:: Work instructions ::
The lines to repeat are those below from the one containing "JOY3 pin VRY: A0 -> A2" down to the one containing "JOY2: PS2 -> HW-504", both included; reproduce them exactly and nothing else.

============

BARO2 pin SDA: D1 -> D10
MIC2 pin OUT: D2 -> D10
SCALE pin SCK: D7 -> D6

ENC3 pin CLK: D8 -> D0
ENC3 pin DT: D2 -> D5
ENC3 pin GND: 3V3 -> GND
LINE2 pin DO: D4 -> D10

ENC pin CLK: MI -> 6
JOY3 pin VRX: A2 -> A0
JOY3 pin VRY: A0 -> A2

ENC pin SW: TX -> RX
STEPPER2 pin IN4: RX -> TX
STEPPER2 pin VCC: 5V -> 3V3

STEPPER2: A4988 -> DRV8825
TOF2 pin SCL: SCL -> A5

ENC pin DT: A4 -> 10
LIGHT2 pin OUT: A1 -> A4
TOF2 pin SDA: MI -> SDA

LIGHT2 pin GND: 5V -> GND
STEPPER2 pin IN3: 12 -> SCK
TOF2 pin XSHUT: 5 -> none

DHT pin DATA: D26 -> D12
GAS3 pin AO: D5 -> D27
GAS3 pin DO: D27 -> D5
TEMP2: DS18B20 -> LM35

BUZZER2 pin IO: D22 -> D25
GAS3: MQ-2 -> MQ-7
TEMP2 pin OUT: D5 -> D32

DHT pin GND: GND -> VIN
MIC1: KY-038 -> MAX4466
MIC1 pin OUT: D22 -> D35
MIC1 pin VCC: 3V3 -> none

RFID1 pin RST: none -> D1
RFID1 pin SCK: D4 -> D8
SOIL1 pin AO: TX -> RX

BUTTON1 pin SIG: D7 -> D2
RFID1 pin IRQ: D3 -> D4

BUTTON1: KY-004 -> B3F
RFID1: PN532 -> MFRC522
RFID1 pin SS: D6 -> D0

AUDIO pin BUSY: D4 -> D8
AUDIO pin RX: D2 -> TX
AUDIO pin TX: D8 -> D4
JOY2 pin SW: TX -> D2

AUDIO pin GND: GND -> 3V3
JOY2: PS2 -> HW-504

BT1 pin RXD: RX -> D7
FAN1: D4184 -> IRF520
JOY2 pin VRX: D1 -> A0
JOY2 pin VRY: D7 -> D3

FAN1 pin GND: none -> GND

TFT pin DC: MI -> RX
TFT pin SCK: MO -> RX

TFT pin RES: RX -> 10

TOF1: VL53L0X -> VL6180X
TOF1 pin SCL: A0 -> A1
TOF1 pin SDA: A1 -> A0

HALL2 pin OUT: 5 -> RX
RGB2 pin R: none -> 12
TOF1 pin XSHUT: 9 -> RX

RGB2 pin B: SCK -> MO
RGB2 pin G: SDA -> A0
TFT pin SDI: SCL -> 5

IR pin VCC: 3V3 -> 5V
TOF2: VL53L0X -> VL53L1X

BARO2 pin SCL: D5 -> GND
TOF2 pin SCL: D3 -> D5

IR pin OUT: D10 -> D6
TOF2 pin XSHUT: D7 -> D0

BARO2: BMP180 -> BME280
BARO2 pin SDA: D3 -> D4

============

:: Response to the exercise ::
JOY3 pin VRY: A0 -> A2

ENC pin SW: TX -> RX
STEPPER2 pin IN4: RX -> TX
STEPPER2 pin VCC: 5V -> 3V3

STEPPER2: A4988 -> DRV8825
TOF2 pin SCL: SCL -> A5

ENC pin DT: A4 -> 10
LIGHT2 pin OUT: A1 -> A4
TOF2 pin SDA: MI -> SDA

LIGHT2 pin GND: 5V -> GND
STEPPER2 pin IN3: 12 -> SCK
TOF2 pin XSHUT: 5 -> none

DHT pin DATA: D26 -> D12
GAS3 pin AO: D5 -> D27
GAS3 pin DO: D27 -> D5
TEMP2: DS18B20 -> LM35

BUZZER2 pin IO: D22 -> D25
GAS3: MQ-2 -> MQ-7
TEMP2 pin OUT: D5 -> D32

DHT pin GND: GND -> VIN
MIC1: KY-038 -> MAX4466
MIC1 pin OUT: D22 -> D35
MIC1 pin VCC: 3V3 -> none

RFID1 pin RST: none -> D1
RFID1 pin SCK: D4 -> D8
SOIL1 pin AO: TX -> RX

BUTTON1 pin SIG: D7 -> D2
RFID1 pin IRQ: D3 -> D4

BUTTON1: KY-004 -> B3F
RFID1: PN532 -> MFRC522
RFID1 pin SS: D6 -> D0

AUDIO pin BUSY: D4 -> D8
AUDIO pin RX: D2 -> TX
AUDIO pin TX: D8 -> D4
JOY2 pin SW: TX -> D2

AUDIO pin GND: GND -> 3V3
JOY2: PS2 -> HW-504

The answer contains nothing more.